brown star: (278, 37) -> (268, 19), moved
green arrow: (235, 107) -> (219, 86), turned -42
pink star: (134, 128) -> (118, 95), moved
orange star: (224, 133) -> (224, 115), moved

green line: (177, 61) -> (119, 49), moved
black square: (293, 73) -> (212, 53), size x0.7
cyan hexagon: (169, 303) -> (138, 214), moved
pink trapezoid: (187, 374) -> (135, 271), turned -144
------------------------------------
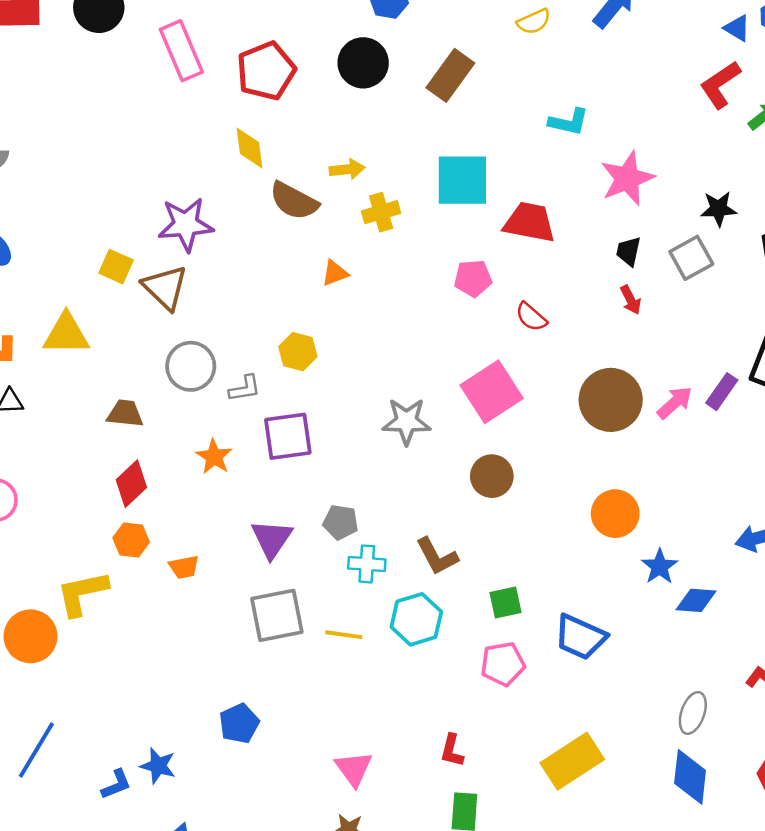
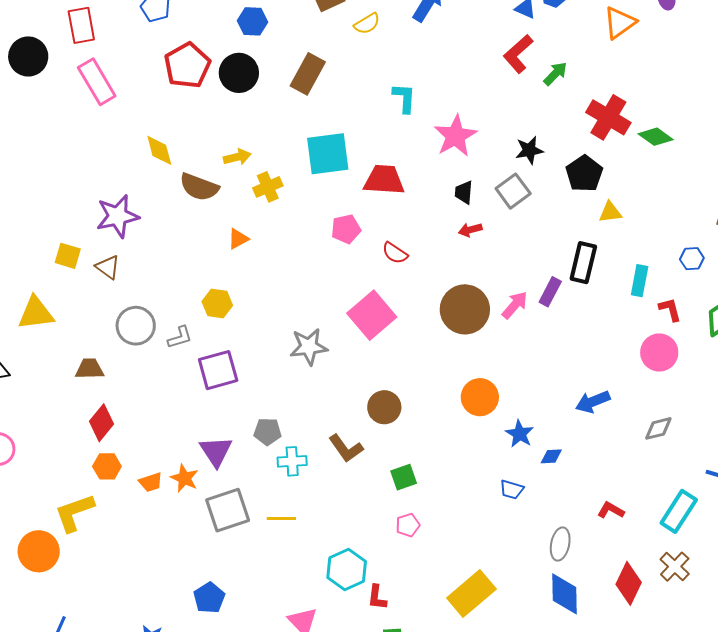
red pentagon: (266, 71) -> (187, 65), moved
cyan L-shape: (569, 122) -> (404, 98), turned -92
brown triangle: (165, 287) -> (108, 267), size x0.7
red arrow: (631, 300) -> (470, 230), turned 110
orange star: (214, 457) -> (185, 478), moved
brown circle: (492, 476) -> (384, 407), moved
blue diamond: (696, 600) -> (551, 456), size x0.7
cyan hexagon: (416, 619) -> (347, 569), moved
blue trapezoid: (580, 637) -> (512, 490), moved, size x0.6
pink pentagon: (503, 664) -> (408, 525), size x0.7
------------------------------------
Task brief | From the records above, transcribe exactly the run of lines that opens with the line holding "cyan L-shape: (569, 122)" and closes with the line holding "pink pentagon: (503, 664)", both included.

Your response |
cyan L-shape: (569, 122) -> (404, 98), turned -92
brown triangle: (165, 287) -> (108, 267), size x0.7
red arrow: (631, 300) -> (470, 230), turned 110
orange star: (214, 457) -> (185, 478), moved
brown circle: (492, 476) -> (384, 407), moved
blue diamond: (696, 600) -> (551, 456), size x0.7
cyan hexagon: (416, 619) -> (347, 569), moved
blue trapezoid: (580, 637) -> (512, 490), moved, size x0.6
pink pentagon: (503, 664) -> (408, 525), size x0.7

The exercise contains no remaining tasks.